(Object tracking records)
"""

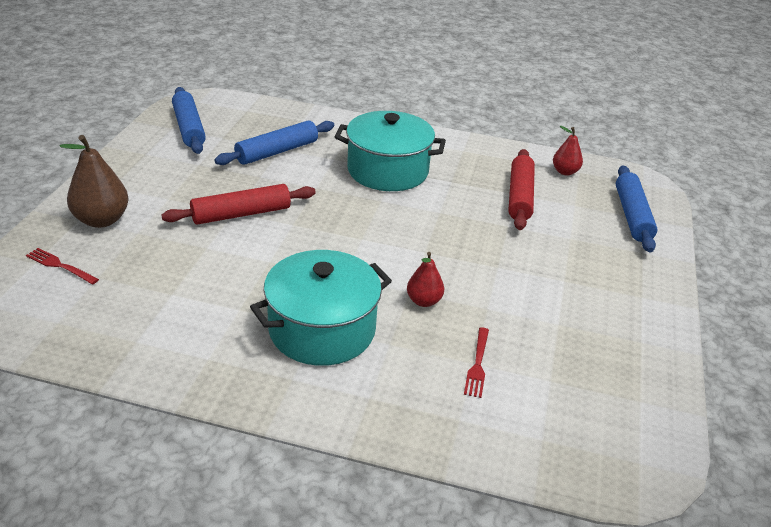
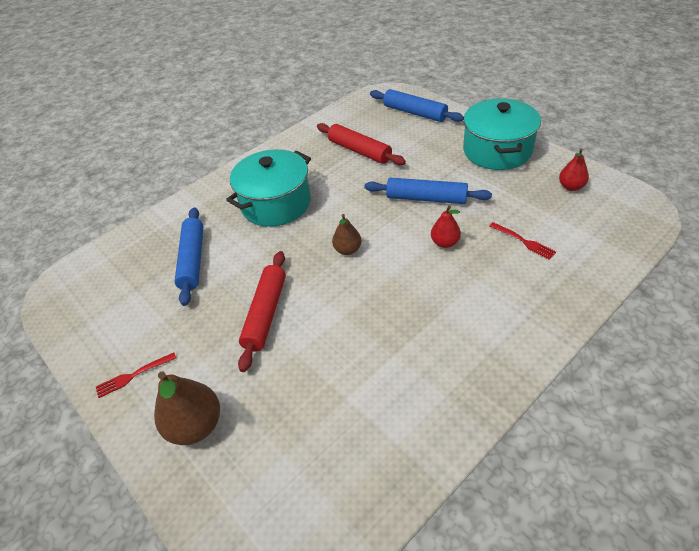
camera: 50 degrees left, 10 degrees up
red fork [26,248,99,285] -> red fork moved to [96,353,176,398]
blue rolling pin [172,87,206,154] -> blue rolling pin moved to [364,178,492,204]
turquoise pot [250,250,392,366] -> turquoise pot moved to [463,98,541,170]
red pear [553,126,583,175] -> red pear moved to [559,149,589,191]
none -> brown pear [332,214,362,255]

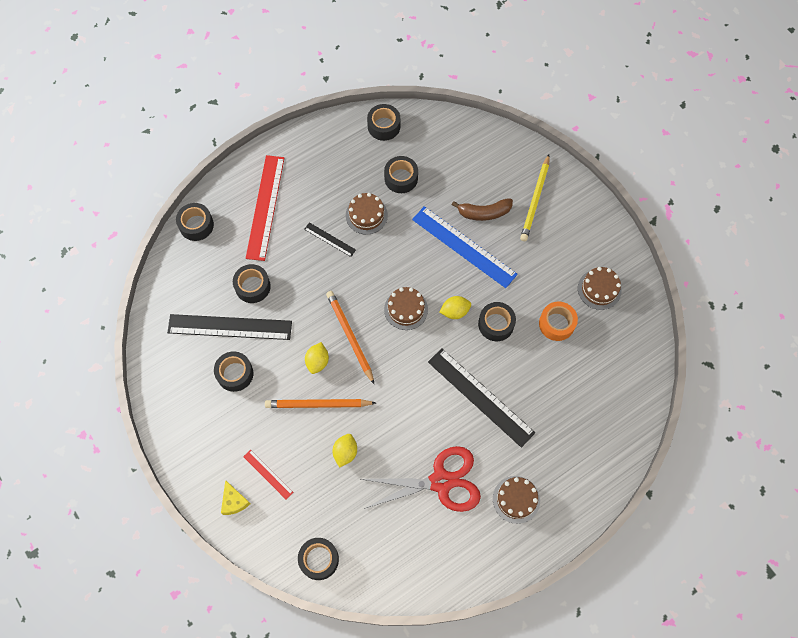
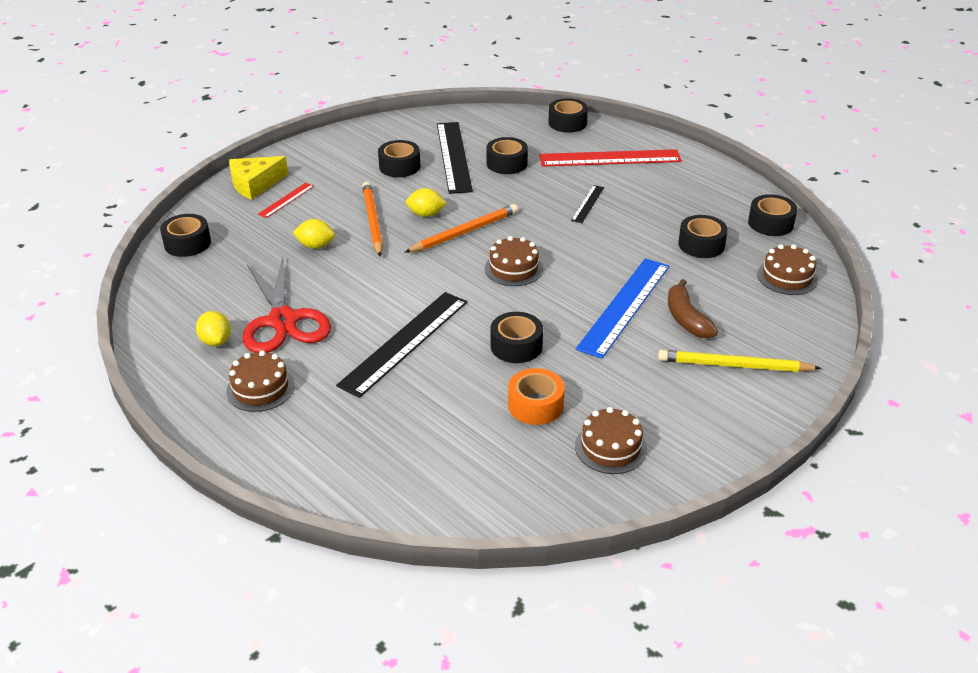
camera: 80 degrees right, 30 degrees down
yellow cheese [221,480,250,515] -> yellow cheese [229,156,288,200], size x1.56
brown cake [346,193,388,235] -> brown cake moved to [757,244,818,295]
yellow lemon [440,296,471,319] -> yellow lemon moved to [196,311,231,346]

"""

● **The task**
Pictures stay out; the data above is to be returned exactly.

● **Task answer**
camera: 50 degrees left, 10 degrees up
red fork [26,248,99,285] -> red fork moved to [96,353,176,398]
blue rolling pin [172,87,206,154] -> blue rolling pin moved to [364,178,492,204]
turquoise pot [250,250,392,366] -> turquoise pot moved to [463,98,541,170]
red pear [553,126,583,175] -> red pear moved to [559,149,589,191]
none -> brown pear [332,214,362,255]

camera: 80 degrees right, 30 degrees down
yellow cheese [221,480,250,515] -> yellow cheese [229,156,288,200], size x1.56
brown cake [346,193,388,235] -> brown cake moved to [757,244,818,295]
yellow lemon [440,296,471,319] -> yellow lemon moved to [196,311,231,346]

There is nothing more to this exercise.